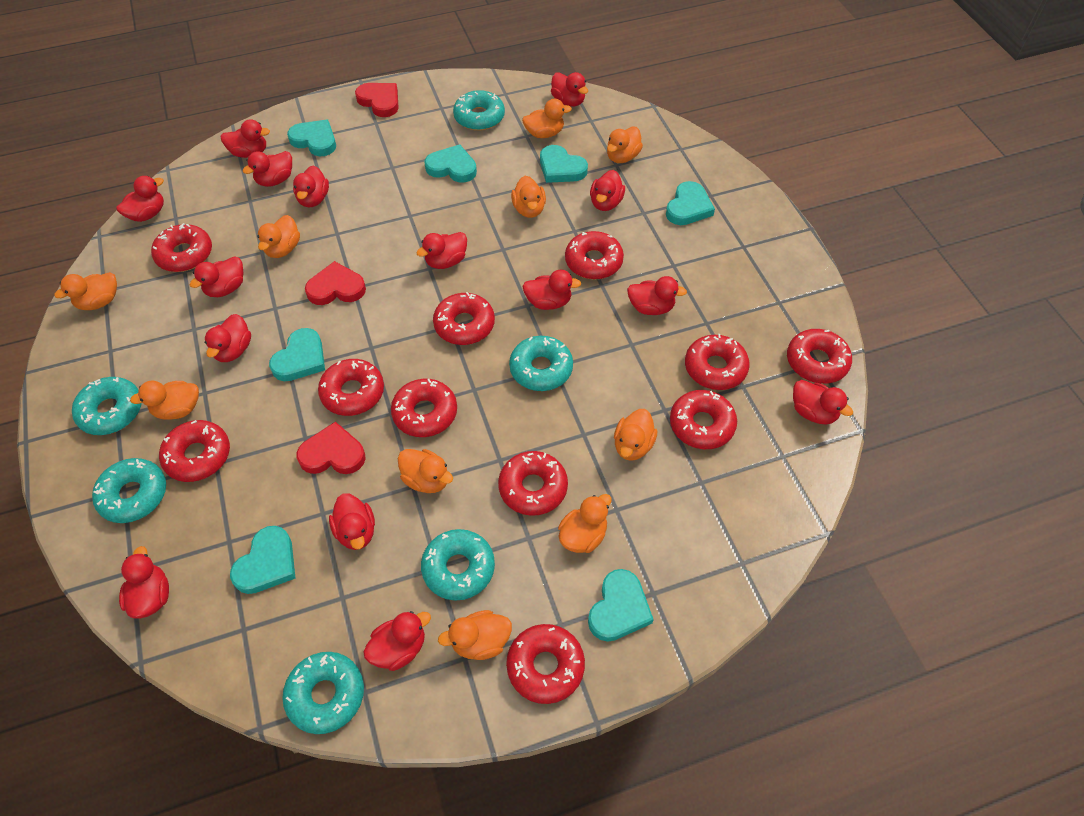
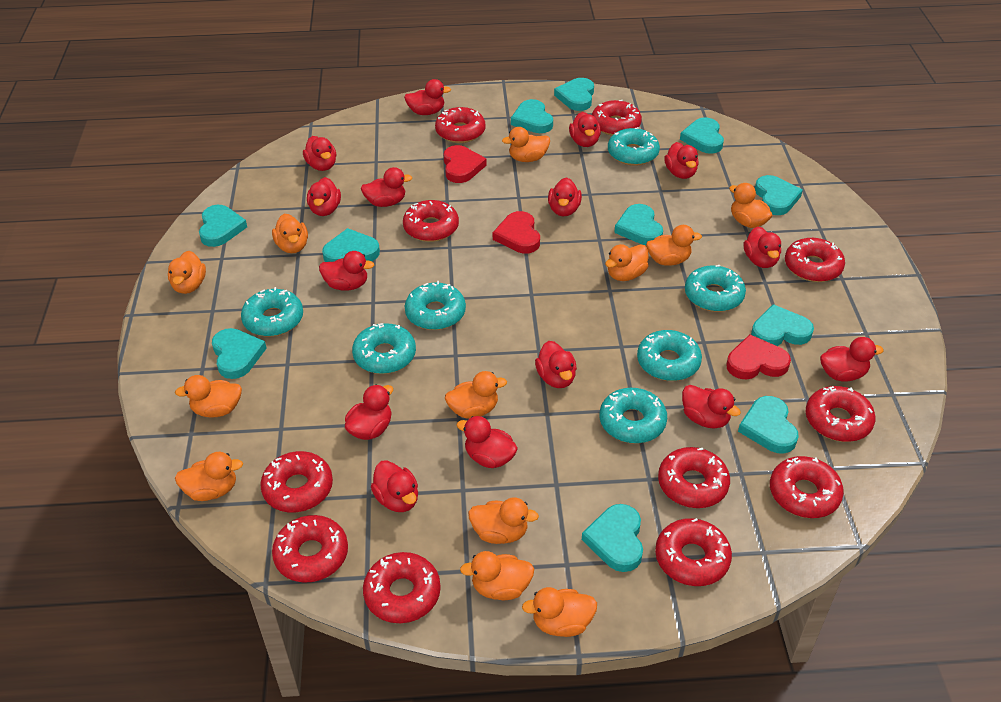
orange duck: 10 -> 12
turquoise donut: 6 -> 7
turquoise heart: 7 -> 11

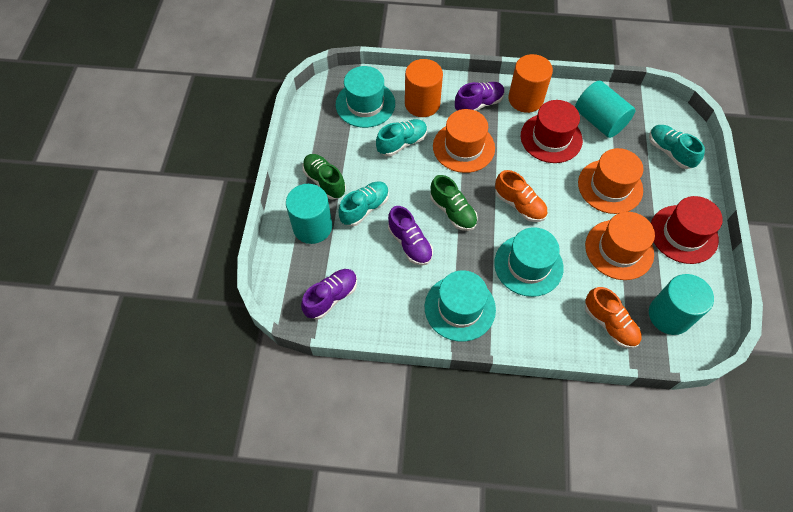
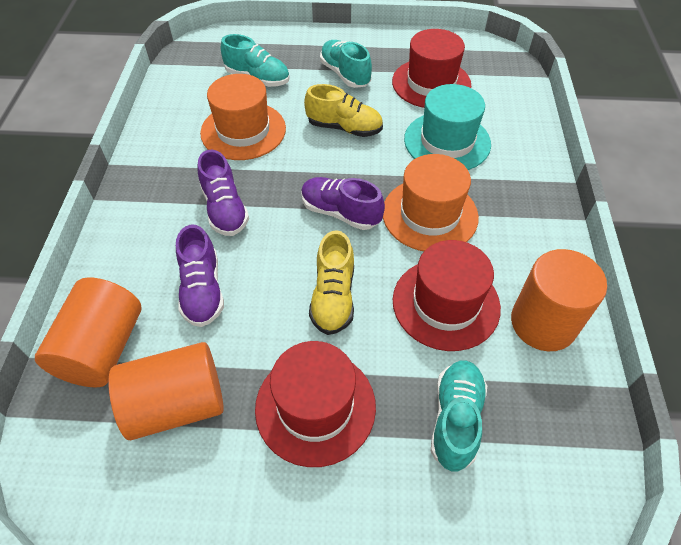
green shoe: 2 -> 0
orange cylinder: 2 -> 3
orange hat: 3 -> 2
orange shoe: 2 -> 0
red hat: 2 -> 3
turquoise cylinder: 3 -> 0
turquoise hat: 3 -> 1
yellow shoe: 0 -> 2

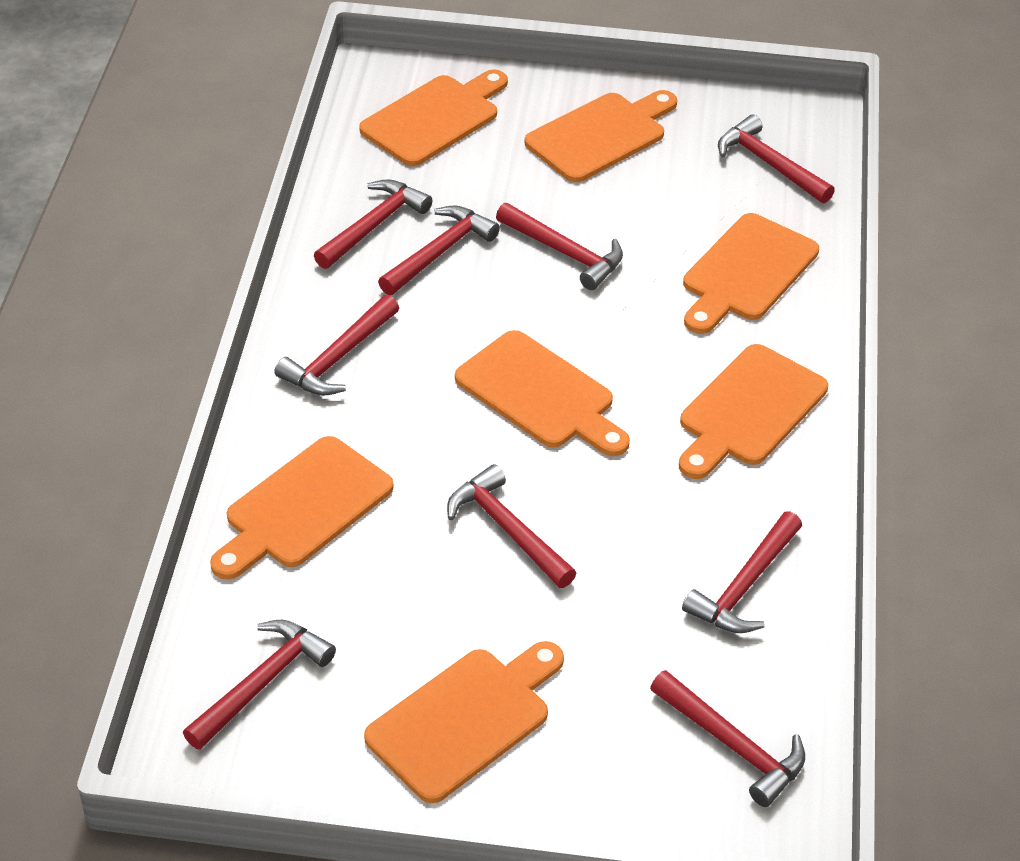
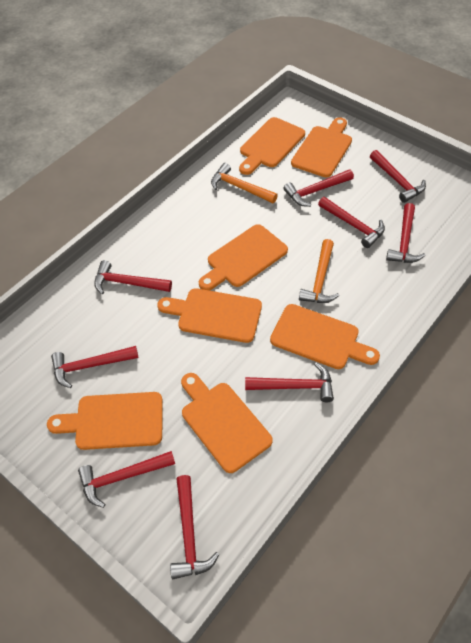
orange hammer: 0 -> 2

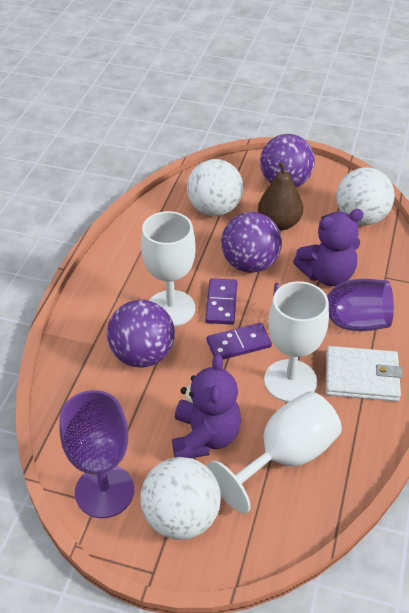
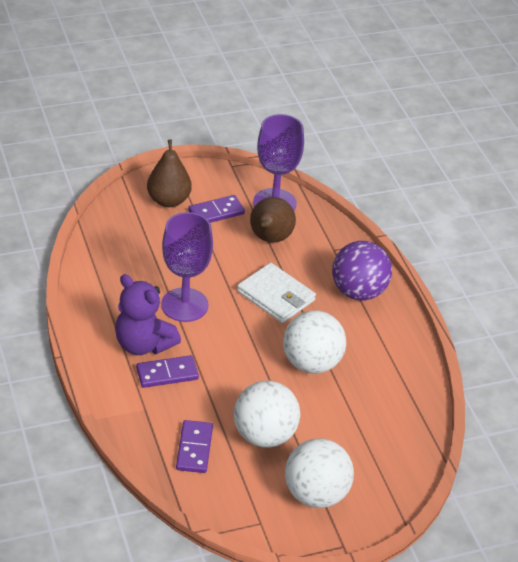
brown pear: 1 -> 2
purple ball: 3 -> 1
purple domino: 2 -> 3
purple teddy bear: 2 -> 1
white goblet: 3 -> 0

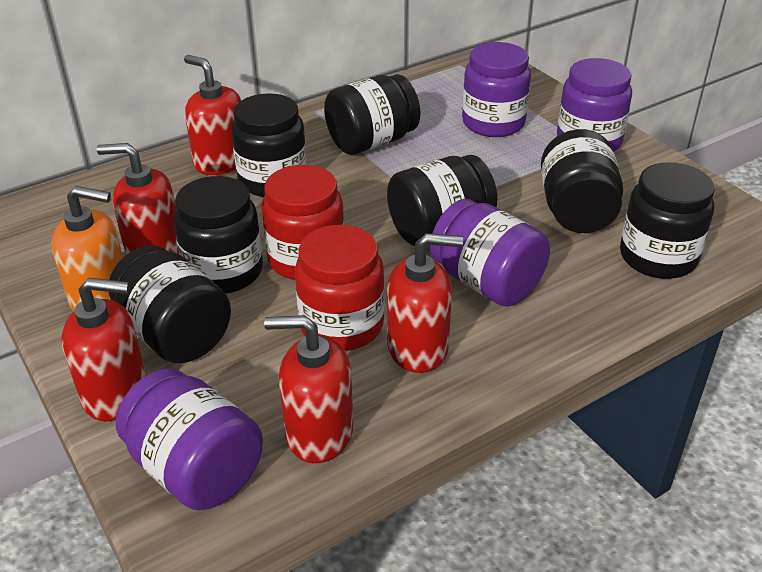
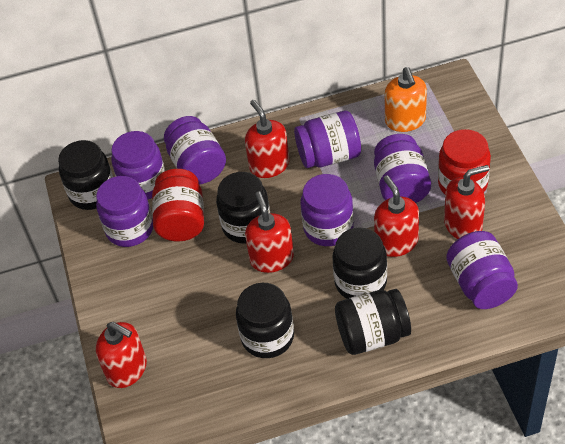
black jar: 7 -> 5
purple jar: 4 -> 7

** WHAT IS EXPECTED **
Exclude every picture, then reproduce the remaining data character for character.

** RESULT FOR THIS EXERCISE **
orange duck: 10 -> 12
turquoise donut: 6 -> 7
turquoise heart: 7 -> 11

green shoe: 2 -> 0
orange cylinder: 2 -> 3
orange hat: 3 -> 2
orange shoe: 2 -> 0
red hat: 2 -> 3
turquoise cylinder: 3 -> 0
turquoise hat: 3 -> 1
yellow shoe: 0 -> 2

orange hammer: 0 -> 2

brown pear: 1 -> 2
purple ball: 3 -> 1
purple domino: 2 -> 3
purple teddy bear: 2 -> 1
white goblet: 3 -> 0

black jar: 7 -> 5
purple jar: 4 -> 7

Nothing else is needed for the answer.